-- Input records --

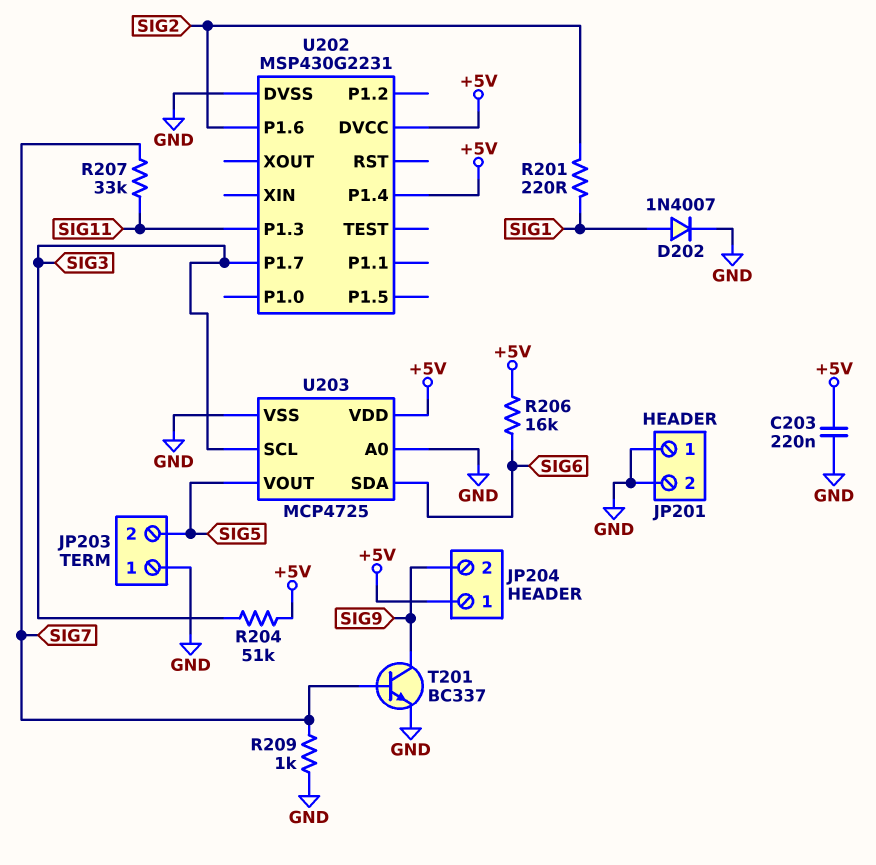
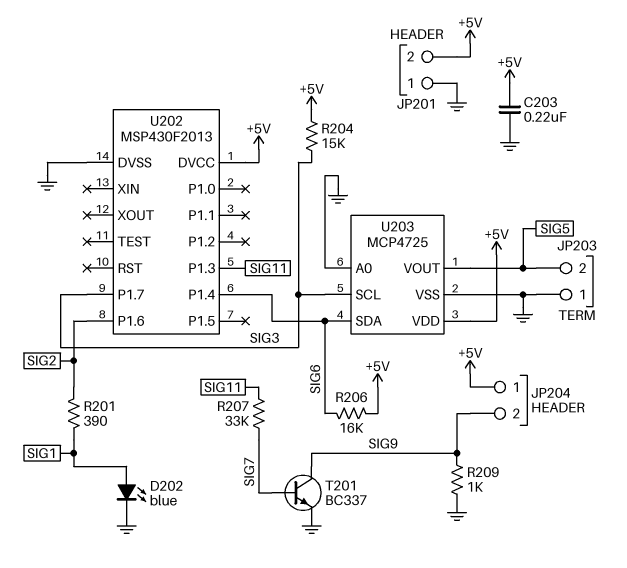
D202: diode 1N4007 (A SIG1, K GND) -> LED blue (A SIG1, K GND)
JP201 pin 2: GND -> +5V
R201: 220 (SIG1, SIG2) -> 390 (SIG1, SIG2)
R204: 51k (+5V, SIG3) -> 15k (+5V, SIG3)
R209: 1k (GND, SIG7) -> 1k (GND, SIG9)
U202: MSP430G2231 -> MSP430F2013
U202 pin P1.4: +5V -> SIG6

-- Your assignment --
Find the line that contains "U202: MSP430G2231 -> MSP430F2013". Restate it and all lines after it exactly, ending with the final line of the data.

-- Response area --
U202: MSP430G2231 -> MSP430F2013
U202 pin P1.4: +5V -> SIG6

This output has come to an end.